▶ _TASK BRIEF_
Give every line of the records exactly, please, from the first up to and including the one containing "camera: 15 degrees right, 0 degrees up".

▶ _EXERCISE MATERIALS_
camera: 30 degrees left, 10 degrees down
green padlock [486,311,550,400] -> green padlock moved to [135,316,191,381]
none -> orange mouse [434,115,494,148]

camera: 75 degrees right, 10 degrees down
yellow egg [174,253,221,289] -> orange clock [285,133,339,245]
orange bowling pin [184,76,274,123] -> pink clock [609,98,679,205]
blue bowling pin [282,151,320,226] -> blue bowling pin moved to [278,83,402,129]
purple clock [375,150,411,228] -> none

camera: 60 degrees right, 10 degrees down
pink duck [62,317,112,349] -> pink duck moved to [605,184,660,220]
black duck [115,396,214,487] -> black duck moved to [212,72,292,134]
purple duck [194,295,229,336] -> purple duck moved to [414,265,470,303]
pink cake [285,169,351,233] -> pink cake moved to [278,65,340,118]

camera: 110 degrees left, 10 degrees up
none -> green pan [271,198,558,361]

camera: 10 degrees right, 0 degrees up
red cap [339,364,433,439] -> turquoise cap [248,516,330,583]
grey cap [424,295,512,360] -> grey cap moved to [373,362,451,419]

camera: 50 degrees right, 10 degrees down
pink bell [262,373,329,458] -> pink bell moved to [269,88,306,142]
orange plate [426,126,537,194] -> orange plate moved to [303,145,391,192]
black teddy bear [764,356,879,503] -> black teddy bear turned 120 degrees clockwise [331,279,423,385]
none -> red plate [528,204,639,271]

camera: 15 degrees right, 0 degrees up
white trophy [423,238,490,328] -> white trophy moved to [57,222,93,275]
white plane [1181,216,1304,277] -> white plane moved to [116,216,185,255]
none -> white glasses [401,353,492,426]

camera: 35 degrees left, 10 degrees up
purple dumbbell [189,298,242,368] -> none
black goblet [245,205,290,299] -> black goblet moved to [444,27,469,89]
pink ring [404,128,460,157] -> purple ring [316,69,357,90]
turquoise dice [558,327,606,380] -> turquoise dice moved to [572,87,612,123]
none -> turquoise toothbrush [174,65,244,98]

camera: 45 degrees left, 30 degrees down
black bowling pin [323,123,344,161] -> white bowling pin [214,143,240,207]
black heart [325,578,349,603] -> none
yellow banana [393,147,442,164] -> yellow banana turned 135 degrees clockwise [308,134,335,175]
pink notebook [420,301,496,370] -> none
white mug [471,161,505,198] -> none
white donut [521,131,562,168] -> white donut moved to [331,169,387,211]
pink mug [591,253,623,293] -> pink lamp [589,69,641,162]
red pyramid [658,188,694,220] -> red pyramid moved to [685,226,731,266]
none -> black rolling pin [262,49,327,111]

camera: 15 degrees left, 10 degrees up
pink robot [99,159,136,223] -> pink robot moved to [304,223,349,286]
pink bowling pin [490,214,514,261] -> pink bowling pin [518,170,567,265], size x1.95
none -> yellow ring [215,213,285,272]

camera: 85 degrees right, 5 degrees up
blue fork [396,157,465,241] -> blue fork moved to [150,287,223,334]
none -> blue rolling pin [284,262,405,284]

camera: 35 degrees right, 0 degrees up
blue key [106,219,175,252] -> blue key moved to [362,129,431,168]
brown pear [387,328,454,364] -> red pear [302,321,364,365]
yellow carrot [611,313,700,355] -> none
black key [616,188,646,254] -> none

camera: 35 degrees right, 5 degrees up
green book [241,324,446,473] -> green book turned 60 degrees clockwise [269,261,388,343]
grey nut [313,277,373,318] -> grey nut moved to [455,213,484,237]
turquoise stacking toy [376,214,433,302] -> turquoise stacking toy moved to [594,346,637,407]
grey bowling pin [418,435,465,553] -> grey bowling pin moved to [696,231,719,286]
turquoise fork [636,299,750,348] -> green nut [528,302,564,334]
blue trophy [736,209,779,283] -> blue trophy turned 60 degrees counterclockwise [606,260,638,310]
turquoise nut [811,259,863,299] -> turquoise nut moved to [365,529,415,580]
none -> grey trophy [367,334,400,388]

▶ _TASK OUTPUT_
camera: 30 degrees left, 10 degrees down
green padlock [486,311,550,400] -> green padlock moved to [135,316,191,381]
none -> orange mouse [434,115,494,148]

camera: 75 degrees right, 10 degrees down
yellow egg [174,253,221,289] -> orange clock [285,133,339,245]
orange bowling pin [184,76,274,123] -> pink clock [609,98,679,205]
blue bowling pin [282,151,320,226] -> blue bowling pin moved to [278,83,402,129]
purple clock [375,150,411,228] -> none

camera: 60 degrees right, 10 degrees down
pink duck [62,317,112,349] -> pink duck moved to [605,184,660,220]
black duck [115,396,214,487] -> black duck moved to [212,72,292,134]
purple duck [194,295,229,336] -> purple duck moved to [414,265,470,303]
pink cake [285,169,351,233] -> pink cake moved to [278,65,340,118]

camera: 110 degrees left, 10 degrees up
none -> green pan [271,198,558,361]

camera: 10 degrees right, 0 degrees up
red cap [339,364,433,439] -> turquoise cap [248,516,330,583]
grey cap [424,295,512,360] -> grey cap moved to [373,362,451,419]

camera: 50 degrees right, 10 degrees down
pink bell [262,373,329,458] -> pink bell moved to [269,88,306,142]
orange plate [426,126,537,194] -> orange plate moved to [303,145,391,192]
black teddy bear [764,356,879,503] -> black teddy bear turned 120 degrees clockwise [331,279,423,385]
none -> red plate [528,204,639,271]

camera: 15 degrees right, 0 degrees up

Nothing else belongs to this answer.